Work order -
Using the records that follow, tally the lines containing the word "none" and state only the count.

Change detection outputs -

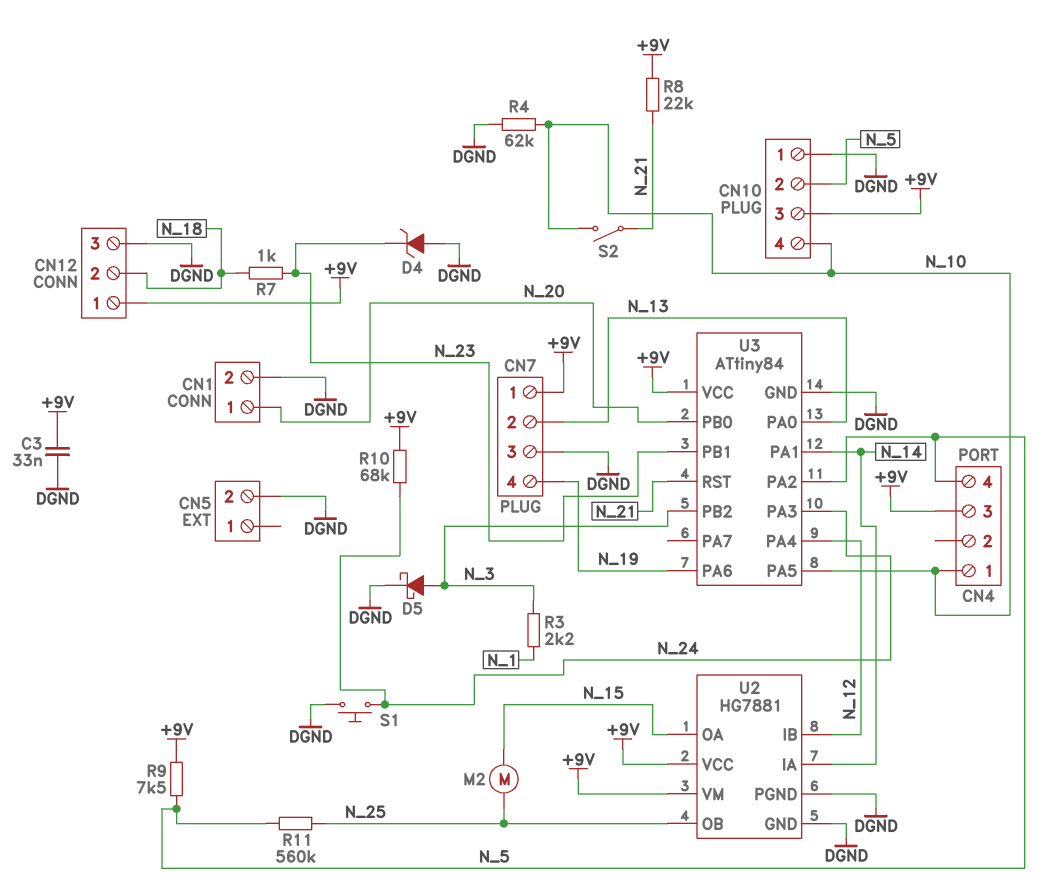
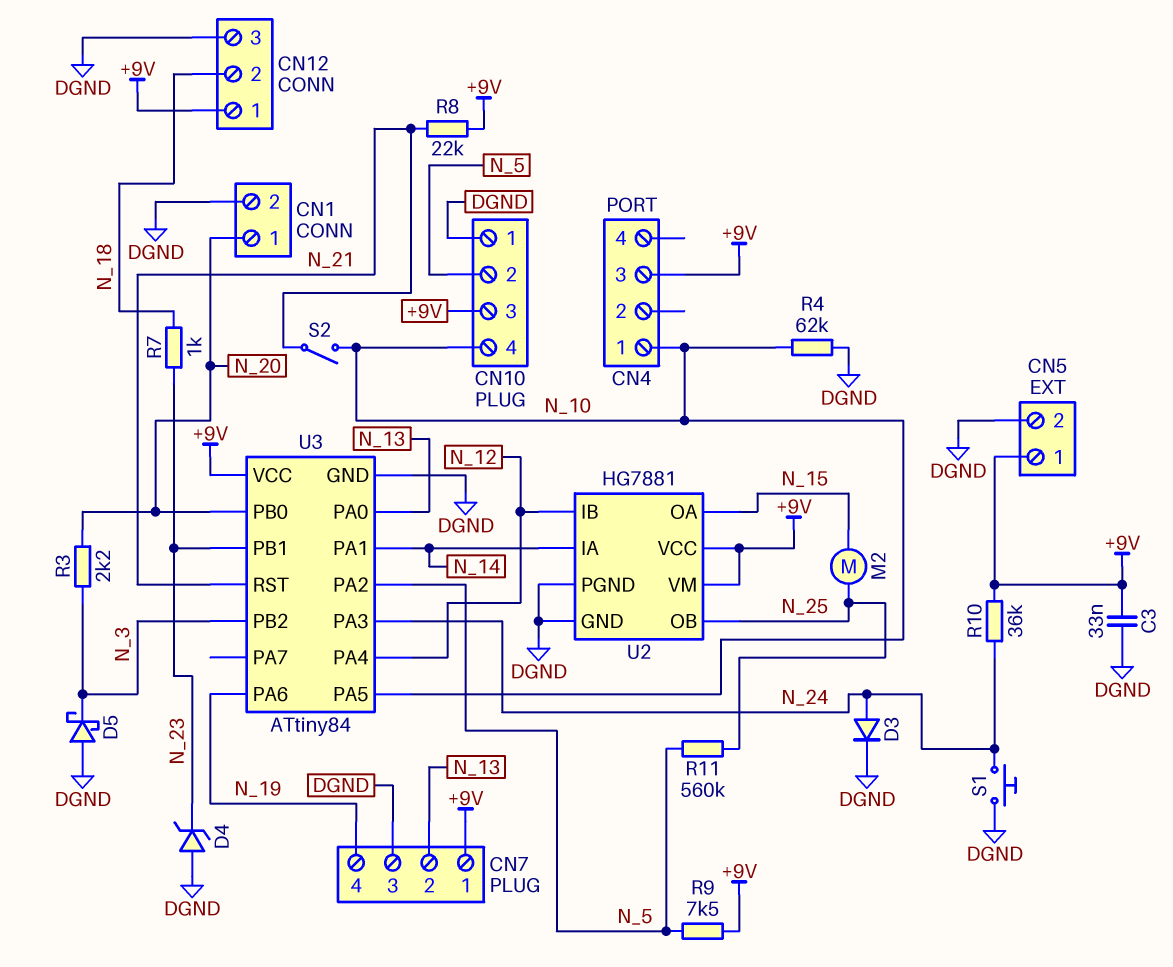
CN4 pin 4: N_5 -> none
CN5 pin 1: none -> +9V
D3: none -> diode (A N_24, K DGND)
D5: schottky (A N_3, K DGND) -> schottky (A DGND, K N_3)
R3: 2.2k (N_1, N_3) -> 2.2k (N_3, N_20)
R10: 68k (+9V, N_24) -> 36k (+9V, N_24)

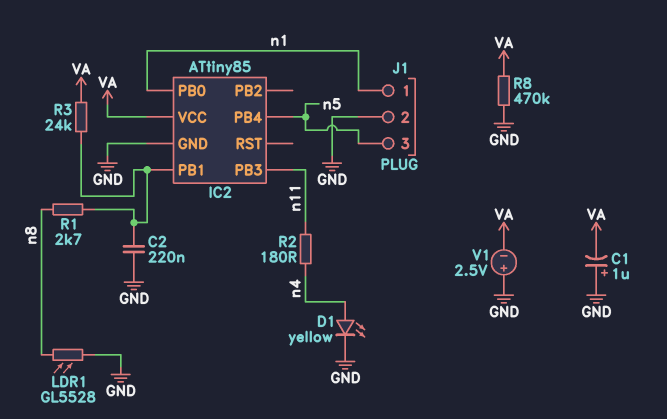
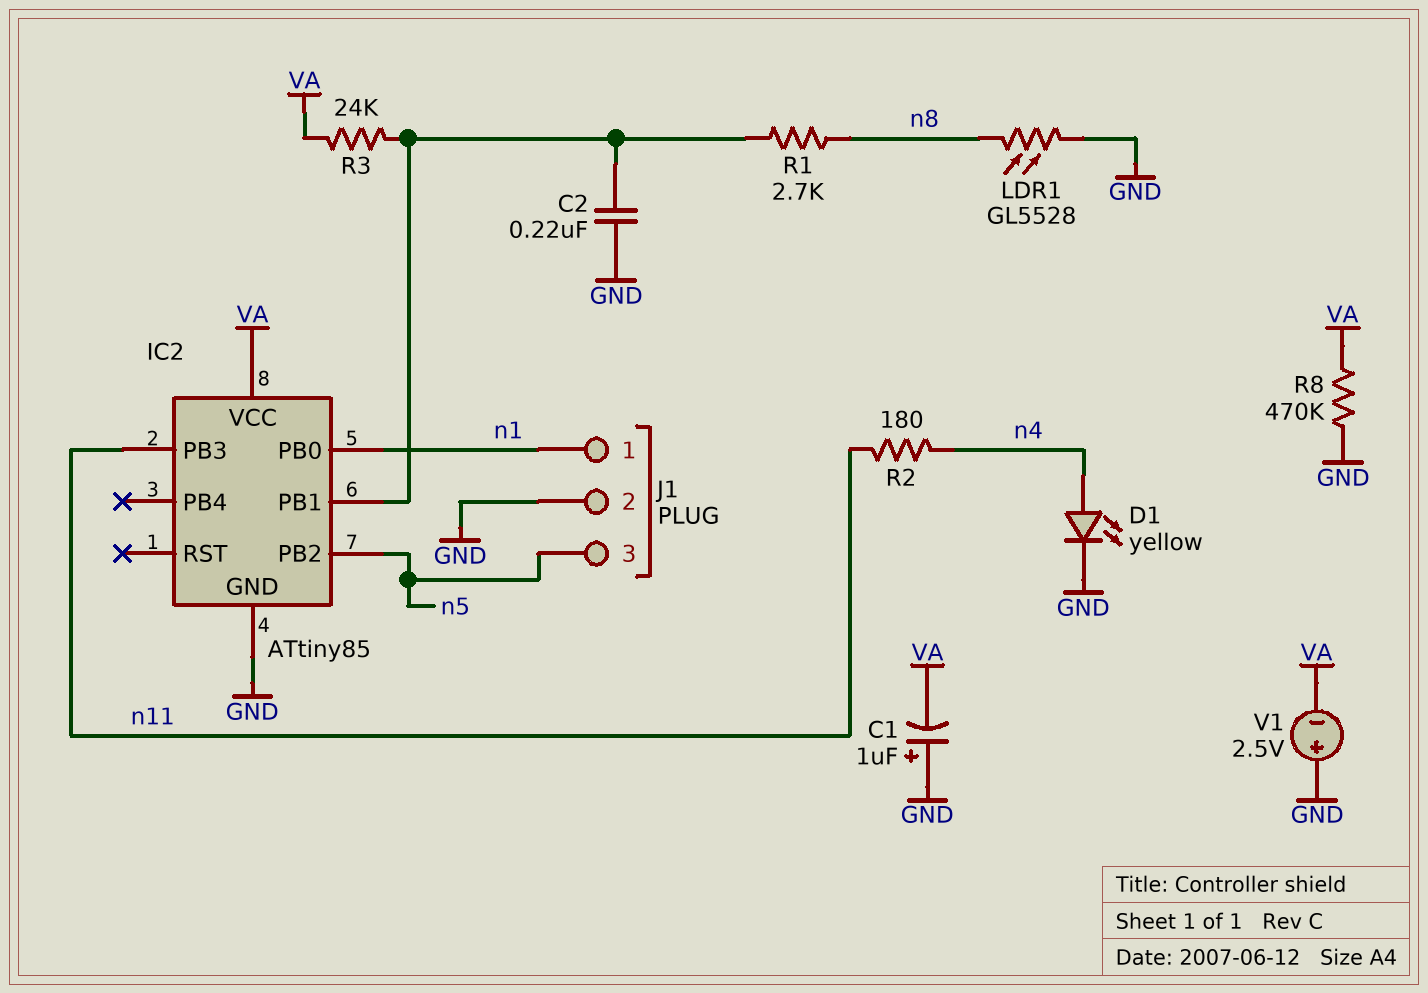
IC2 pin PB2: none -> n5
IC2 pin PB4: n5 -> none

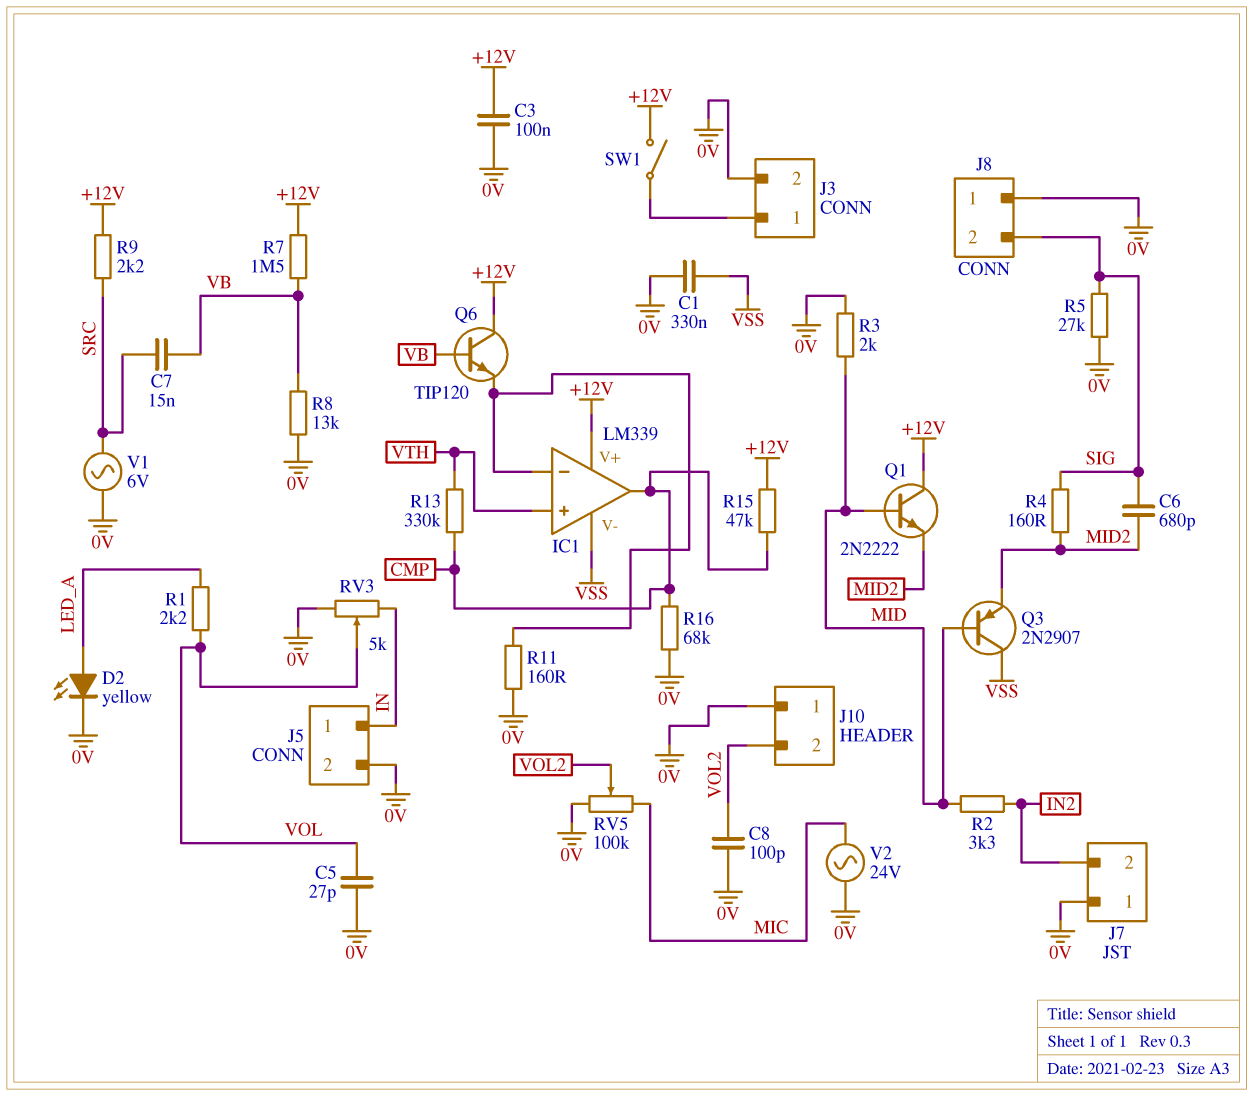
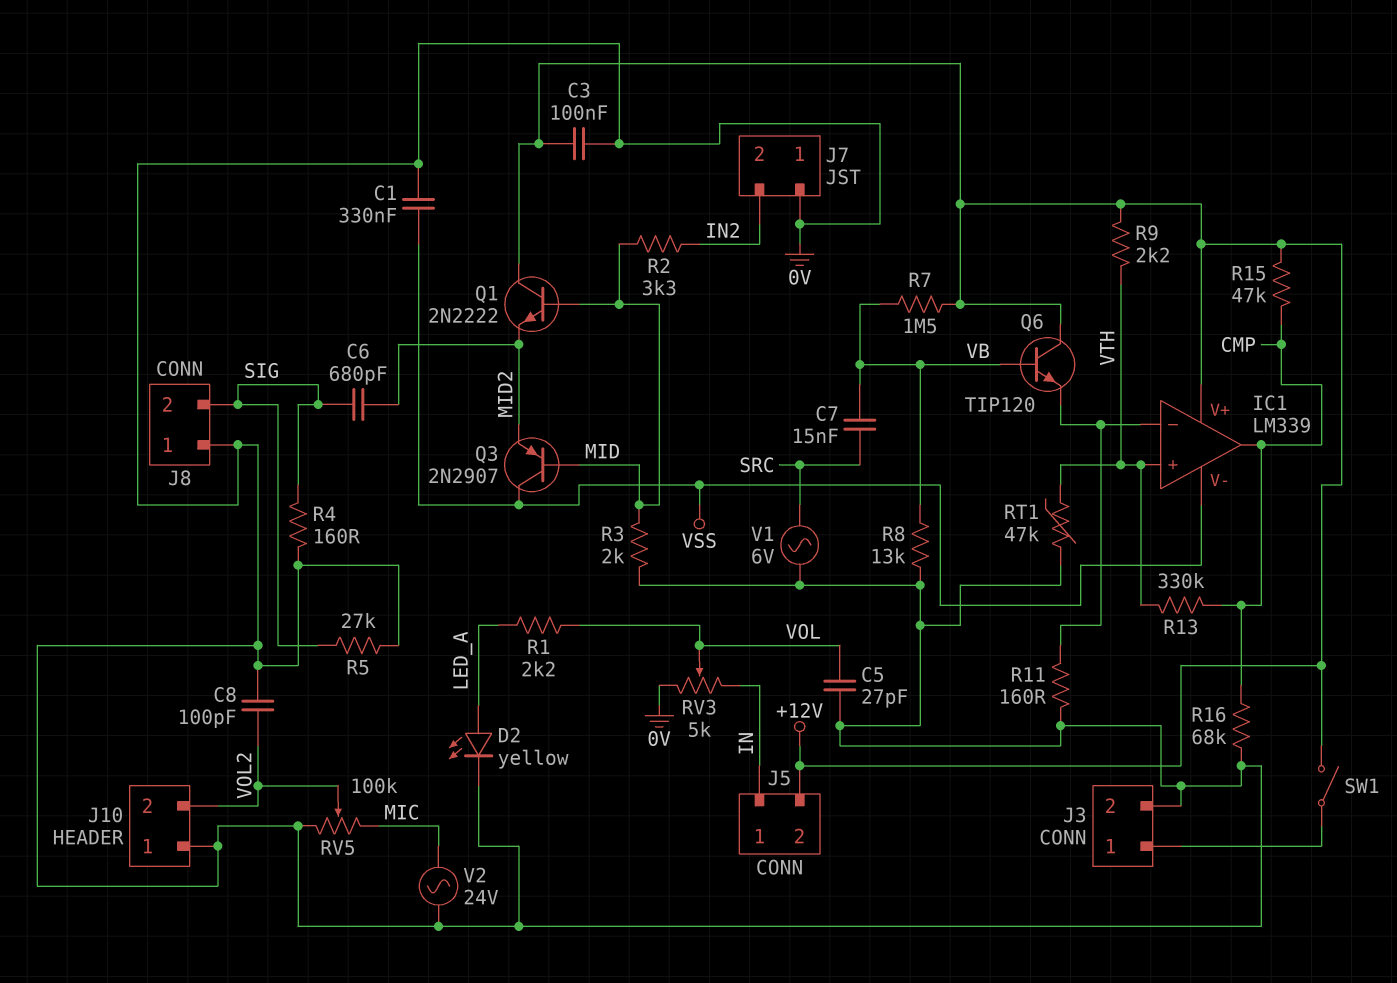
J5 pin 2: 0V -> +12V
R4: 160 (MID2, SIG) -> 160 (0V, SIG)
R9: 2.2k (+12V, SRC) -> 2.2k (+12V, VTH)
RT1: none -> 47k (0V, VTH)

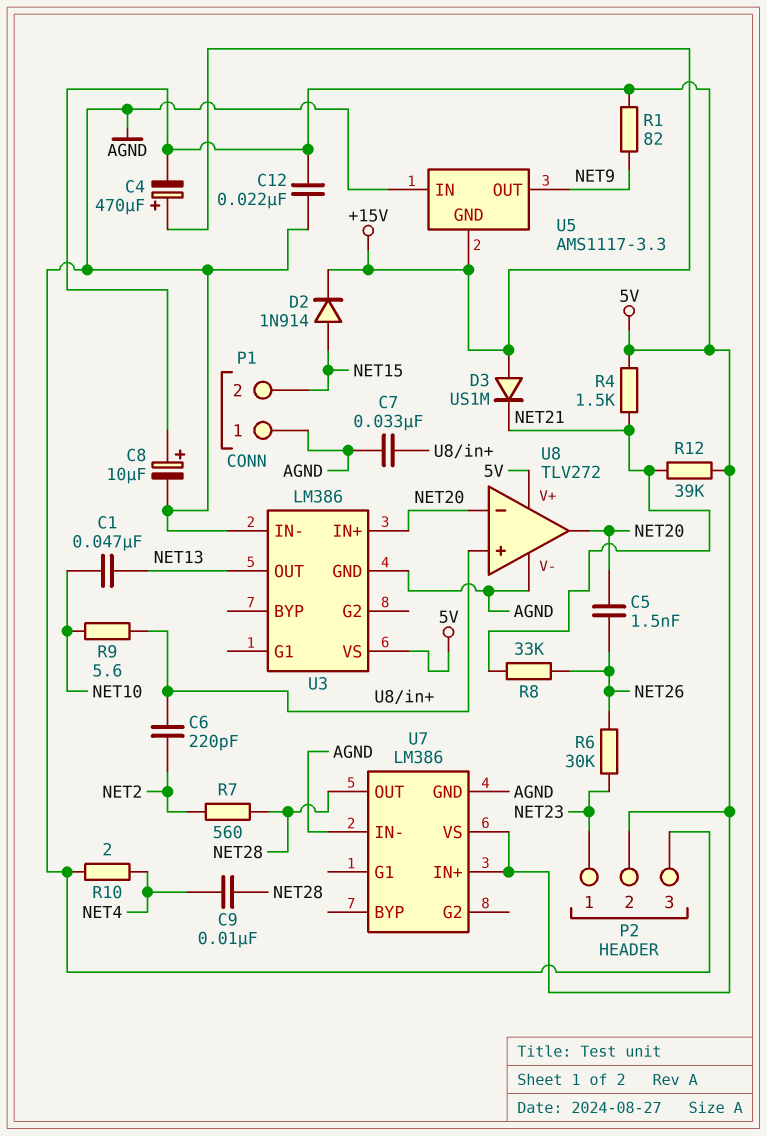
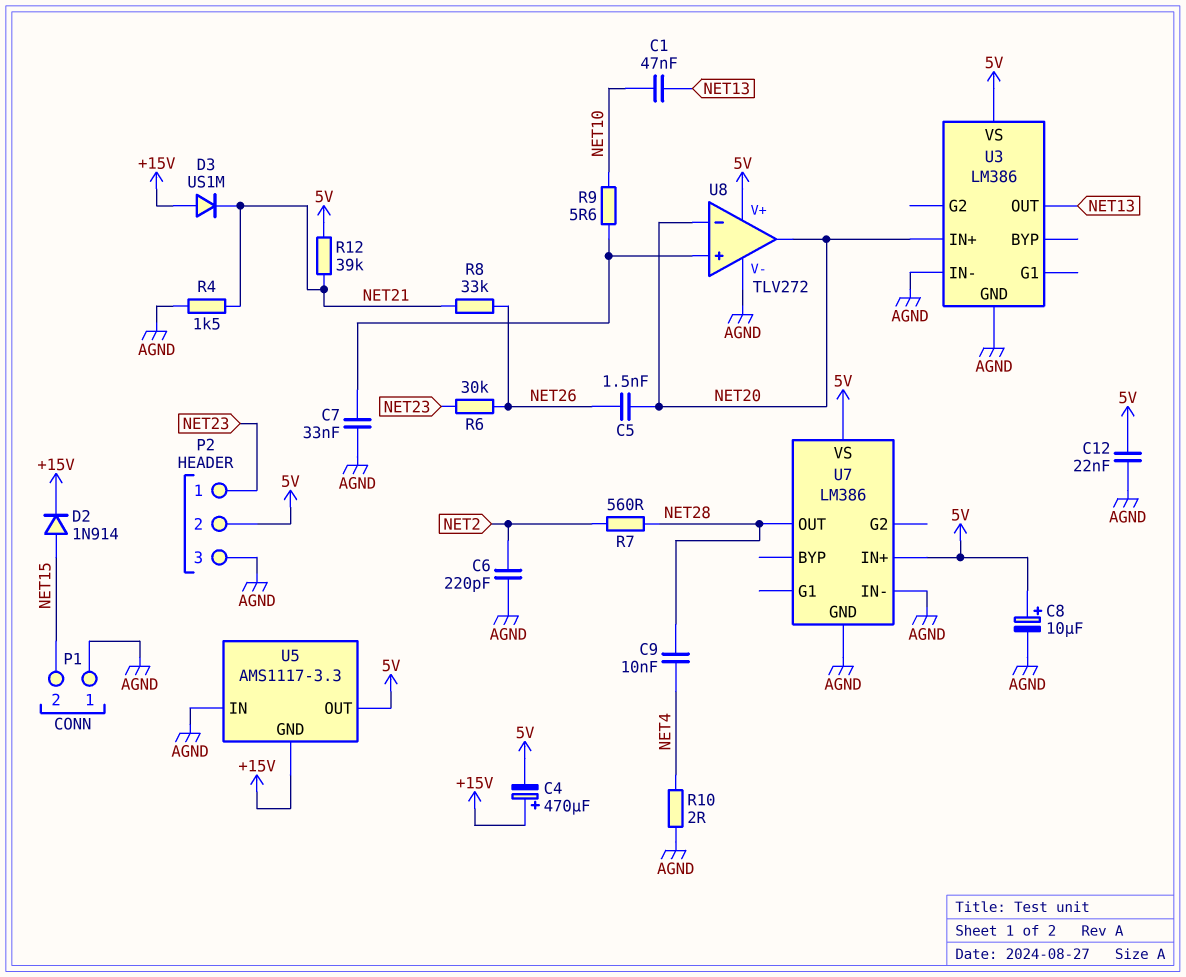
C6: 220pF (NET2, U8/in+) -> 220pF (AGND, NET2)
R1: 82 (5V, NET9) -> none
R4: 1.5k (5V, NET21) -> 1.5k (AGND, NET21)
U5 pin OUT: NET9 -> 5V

Problem solution -
7